> [Exercise details]: The answer must be an exact copy of the lines from the one containing "moved,blue bucket,[612 294" through the last line of the records, with the pictures left out.

Object matching data:

§ §

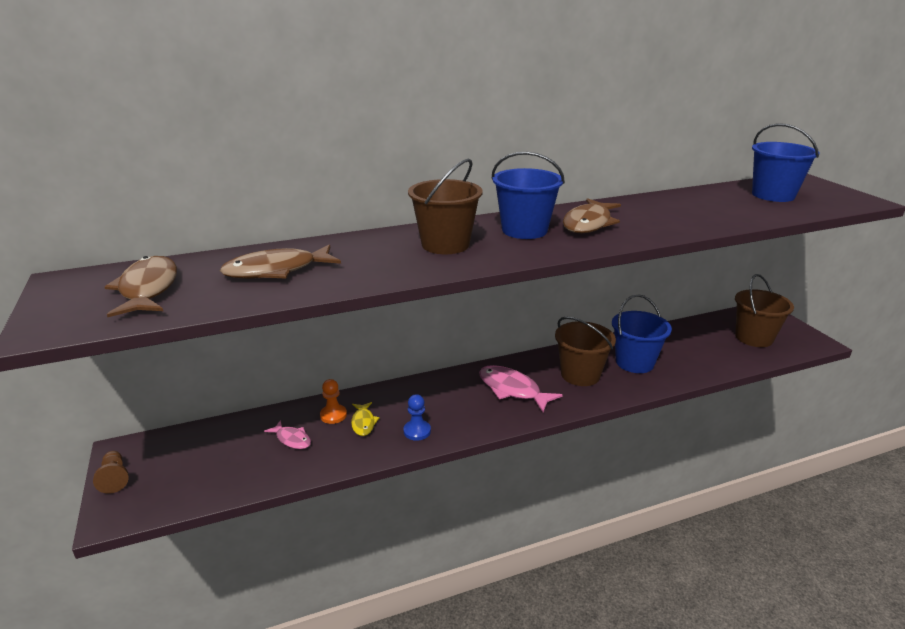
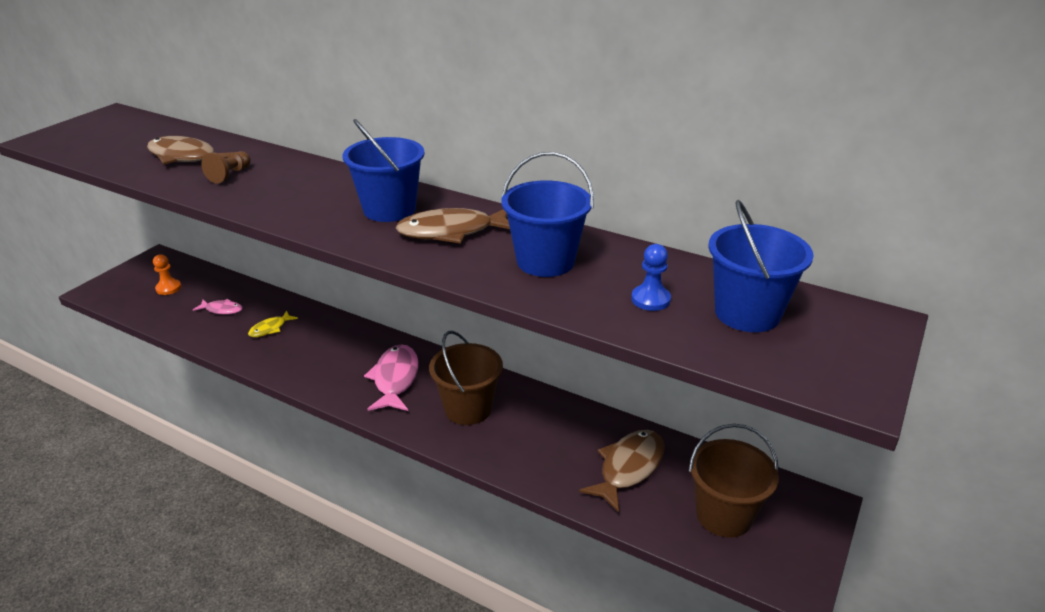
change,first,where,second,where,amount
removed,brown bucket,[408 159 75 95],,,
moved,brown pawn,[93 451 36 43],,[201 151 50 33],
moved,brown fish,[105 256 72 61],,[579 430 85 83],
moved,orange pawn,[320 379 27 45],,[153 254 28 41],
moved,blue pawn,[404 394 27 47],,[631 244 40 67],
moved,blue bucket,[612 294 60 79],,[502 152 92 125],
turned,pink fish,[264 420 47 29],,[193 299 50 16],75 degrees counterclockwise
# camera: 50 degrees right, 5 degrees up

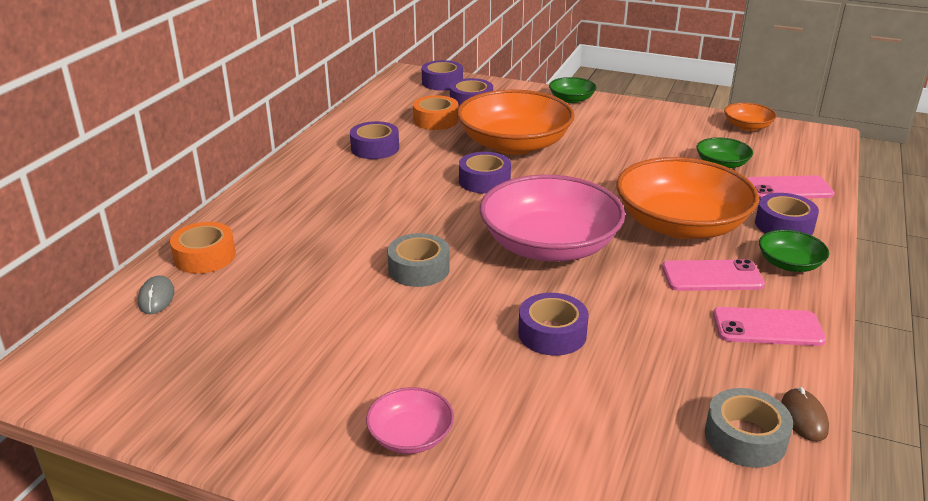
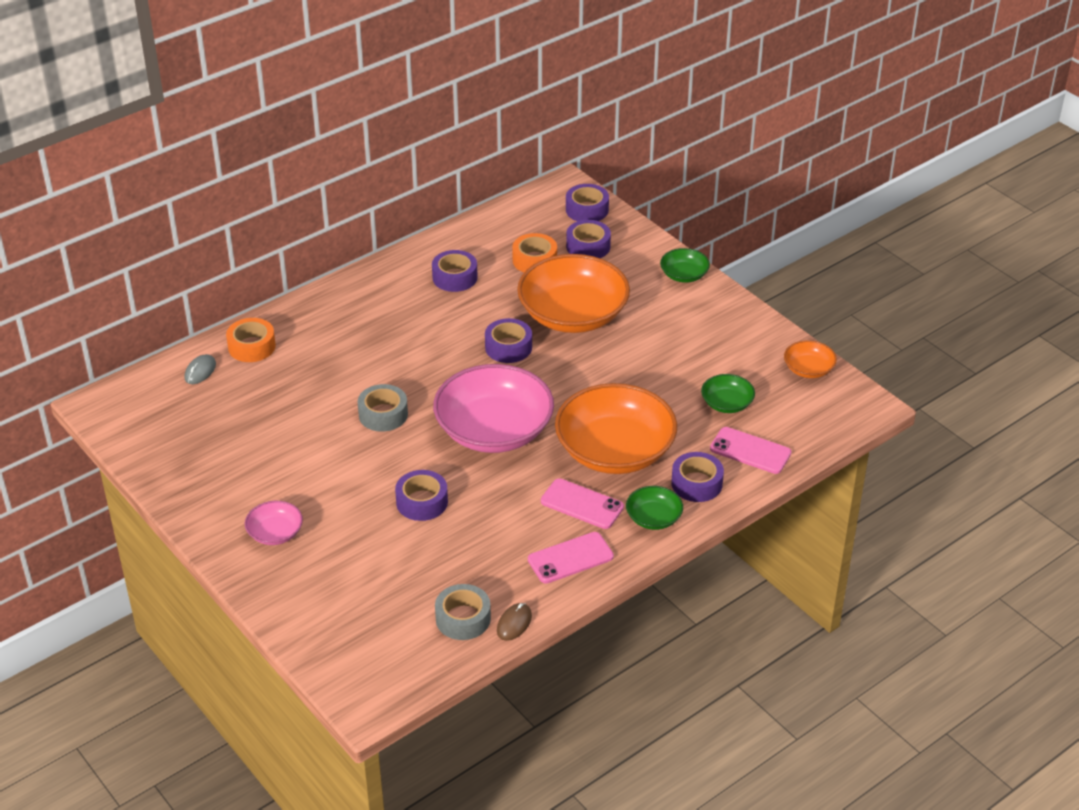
change,first,where,second,where,amount
turned,pink phone,[713 307 113 39],,[528 532 86 52],60 degrees counterclockwise
# camera: 30 degrees right, 10 degrees up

§ §

> [Output below]:
moved,blue bucket,[612 294 60 79],,[502 152 92 125],
turned,pink fish,[264 420 47 29],,[193 299 50 16],75 degrees counterclockwise
# camera: 50 degrees right, 5 degrees up

change,first,where,second,where,amount
turned,pink phone,[713 307 113 39],,[528 532 86 52],60 degrees counterclockwise
# camera: 30 degrees right, 10 degrees up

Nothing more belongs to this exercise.